** STORED DATA follows **

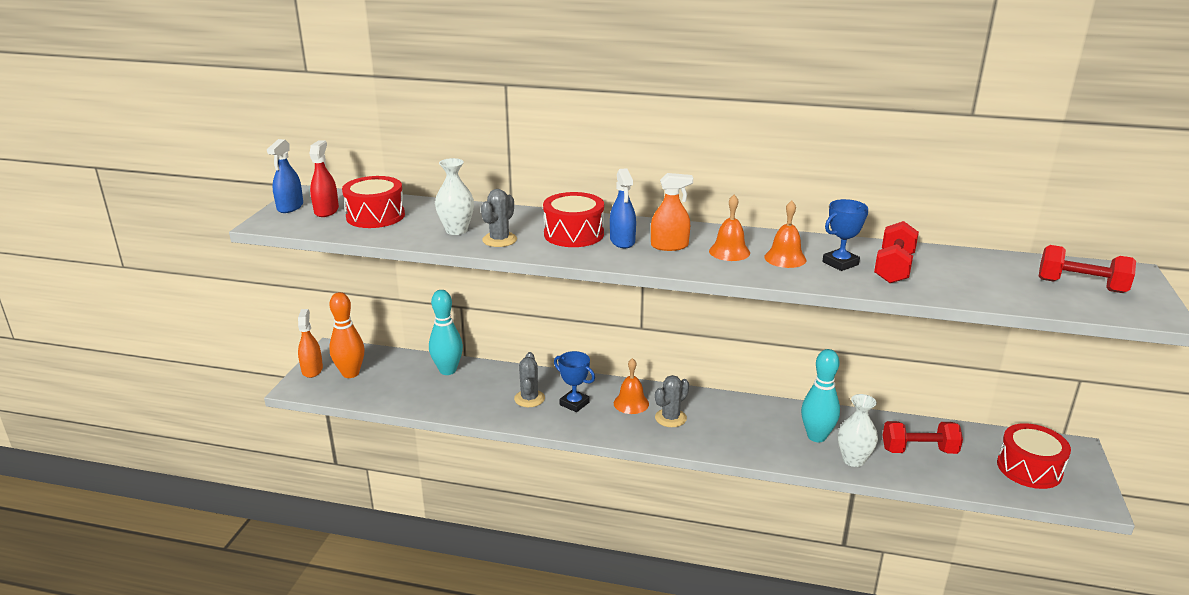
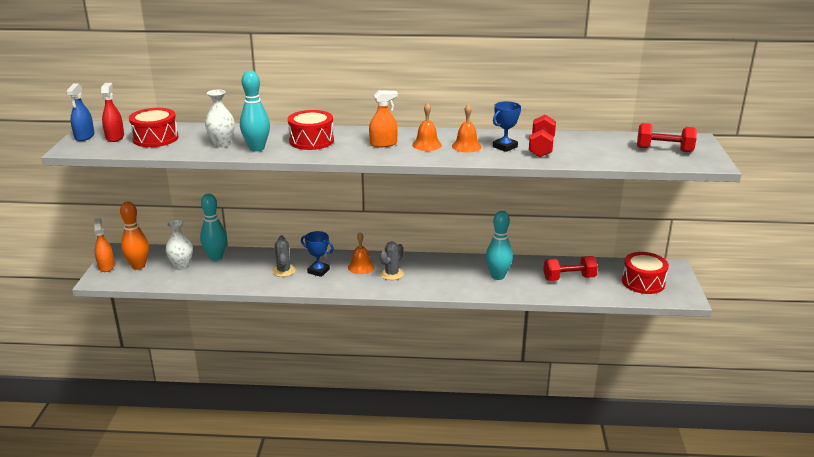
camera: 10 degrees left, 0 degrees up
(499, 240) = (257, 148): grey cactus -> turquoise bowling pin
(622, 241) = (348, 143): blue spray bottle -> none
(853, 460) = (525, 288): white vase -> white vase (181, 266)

** End of STORED DATA **

TASK TO COMPLETE
Every line from the one containing "(499, 240) = (257, 148): grey" to the end of the material above must be written out exactly. Nothing else is wanted.

REPLY TO THE EXERCISE
(499, 240) = (257, 148): grey cactus -> turquoise bowling pin
(622, 241) = (348, 143): blue spray bottle -> none
(853, 460) = (525, 288): white vase -> white vase (181, 266)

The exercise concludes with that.